## Your assignment
In the records below, some lines hold the word "brick". Copy each of those lines.

## Data provided
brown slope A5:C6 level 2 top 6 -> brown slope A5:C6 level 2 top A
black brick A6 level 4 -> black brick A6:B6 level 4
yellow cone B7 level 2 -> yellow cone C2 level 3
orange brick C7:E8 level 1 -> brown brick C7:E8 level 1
==
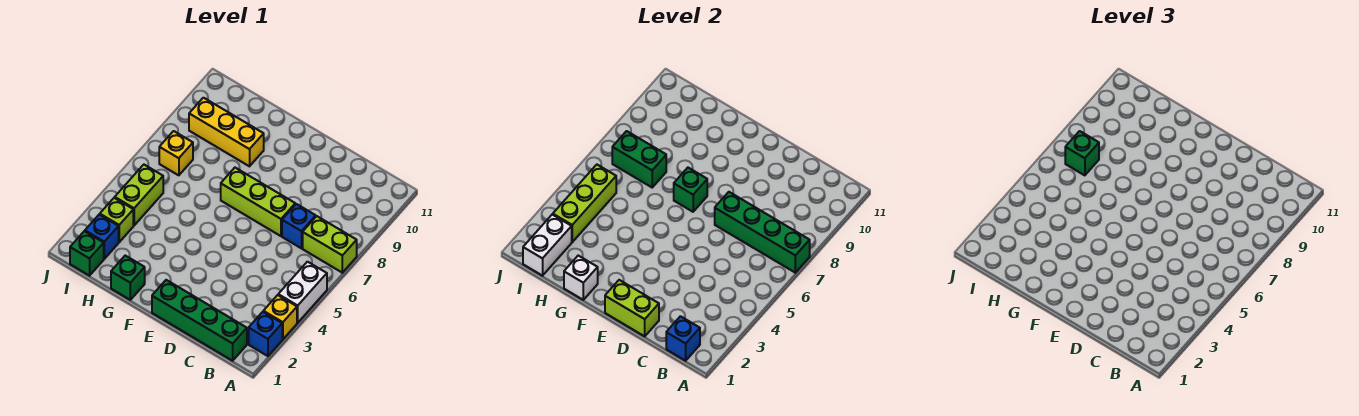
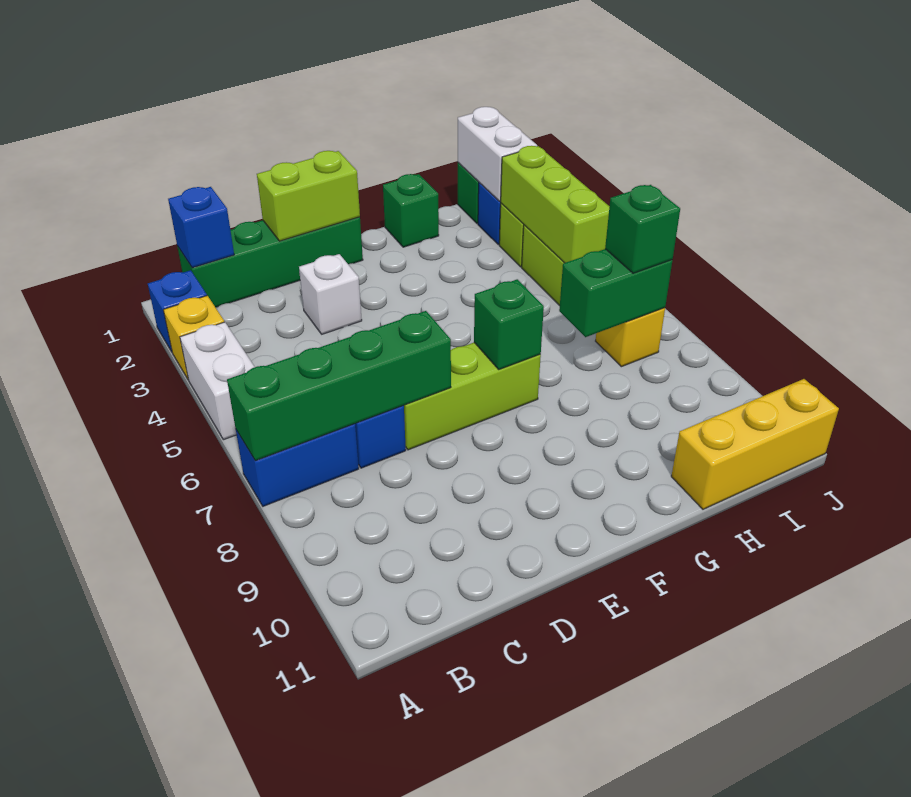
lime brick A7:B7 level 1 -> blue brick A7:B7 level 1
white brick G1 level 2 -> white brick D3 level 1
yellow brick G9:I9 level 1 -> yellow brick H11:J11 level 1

## Reply
black brick A6 level 4 -> black brick A6:B6 level 4
orange brick C7:E8 level 1 -> brown brick C7:E8 level 1
lime brick A7:B7 level 1 -> blue brick A7:B7 level 1
white brick G1 level 2 -> white brick D3 level 1
yellow brick G9:I9 level 1 -> yellow brick H11:J11 level 1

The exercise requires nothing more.